Please count how many lines below contain the word "none" and reply with only that number.

DATASET EXCERPT »
*** Begin section ***

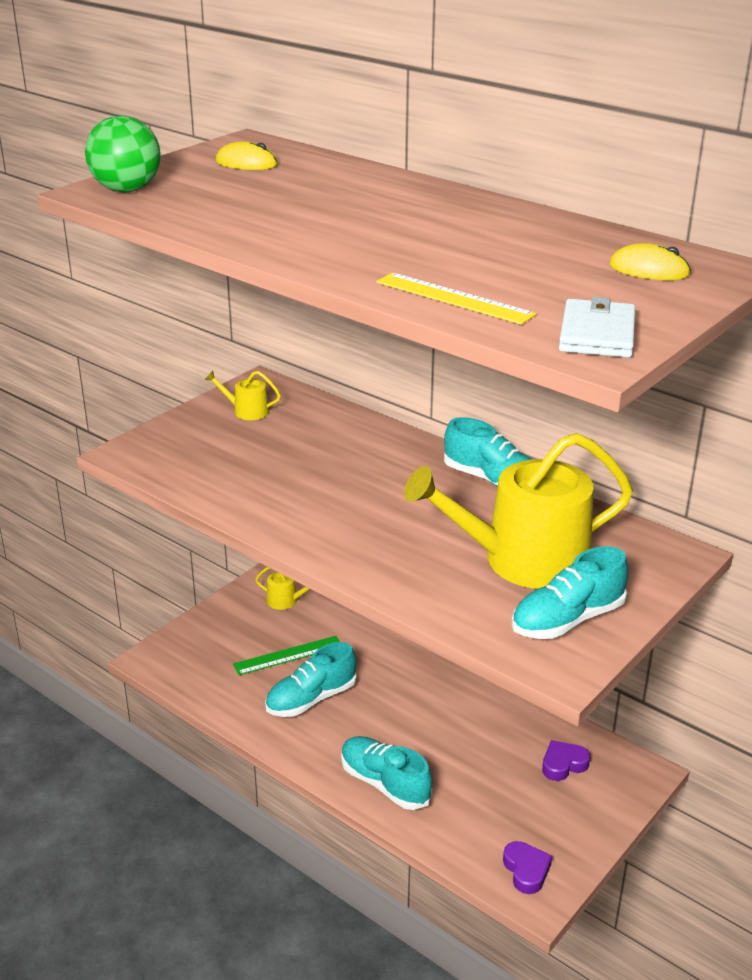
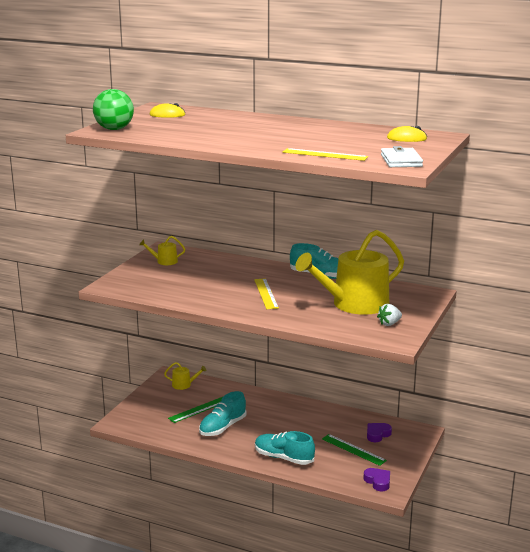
camera: 15 degrees left, 10 degrees down
(378, 509) = (266, 293): none -> yellow ruler
(510, 789) = (353, 449): none -> green ruler
(567, 620) = (389, 324): turquoise shoe -> white strawberry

*** End section ***

TASK RESPONSE » 2